---------- Provided data ----------

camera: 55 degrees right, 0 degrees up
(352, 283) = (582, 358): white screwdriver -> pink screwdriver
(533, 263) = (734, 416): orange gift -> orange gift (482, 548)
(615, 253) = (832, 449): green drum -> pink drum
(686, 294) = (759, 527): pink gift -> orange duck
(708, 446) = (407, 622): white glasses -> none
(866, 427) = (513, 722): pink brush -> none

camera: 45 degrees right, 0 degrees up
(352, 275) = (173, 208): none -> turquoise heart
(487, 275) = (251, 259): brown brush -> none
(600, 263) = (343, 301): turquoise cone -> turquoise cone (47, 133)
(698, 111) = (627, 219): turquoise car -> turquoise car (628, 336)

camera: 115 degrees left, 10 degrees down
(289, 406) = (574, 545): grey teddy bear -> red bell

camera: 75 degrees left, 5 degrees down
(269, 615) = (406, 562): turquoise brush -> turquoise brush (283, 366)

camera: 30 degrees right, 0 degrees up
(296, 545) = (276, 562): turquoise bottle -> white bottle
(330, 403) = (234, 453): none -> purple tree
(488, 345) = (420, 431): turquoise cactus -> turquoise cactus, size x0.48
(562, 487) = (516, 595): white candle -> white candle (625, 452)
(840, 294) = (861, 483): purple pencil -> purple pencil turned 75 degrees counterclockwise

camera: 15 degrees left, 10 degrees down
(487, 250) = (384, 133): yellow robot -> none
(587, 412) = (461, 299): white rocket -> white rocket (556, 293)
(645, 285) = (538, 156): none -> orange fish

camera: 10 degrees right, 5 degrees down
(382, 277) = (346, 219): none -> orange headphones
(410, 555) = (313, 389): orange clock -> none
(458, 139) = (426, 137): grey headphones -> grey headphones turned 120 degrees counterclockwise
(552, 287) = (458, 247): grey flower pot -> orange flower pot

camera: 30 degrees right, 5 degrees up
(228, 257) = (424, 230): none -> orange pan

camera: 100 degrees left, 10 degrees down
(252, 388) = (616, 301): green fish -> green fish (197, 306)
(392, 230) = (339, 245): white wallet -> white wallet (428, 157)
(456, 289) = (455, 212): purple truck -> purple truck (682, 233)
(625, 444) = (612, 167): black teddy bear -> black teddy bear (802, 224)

----------

Description of the task => Give again exactly, and only, the lines above starting at the one with "(587, 412) = (461, 299): white" and ending at the one with "camera: 100 degrees left, 10 degrees down".

Completed task =>
(587, 412) = (461, 299): white rocket -> white rocket (556, 293)
(645, 285) = (538, 156): none -> orange fish

camera: 10 degrees right, 5 degrees down
(382, 277) = (346, 219): none -> orange headphones
(410, 555) = (313, 389): orange clock -> none
(458, 139) = (426, 137): grey headphones -> grey headphones turned 120 degrees counterclockwise
(552, 287) = (458, 247): grey flower pot -> orange flower pot

camera: 30 degrees right, 5 degrees up
(228, 257) = (424, 230): none -> orange pan

camera: 100 degrees left, 10 degrees down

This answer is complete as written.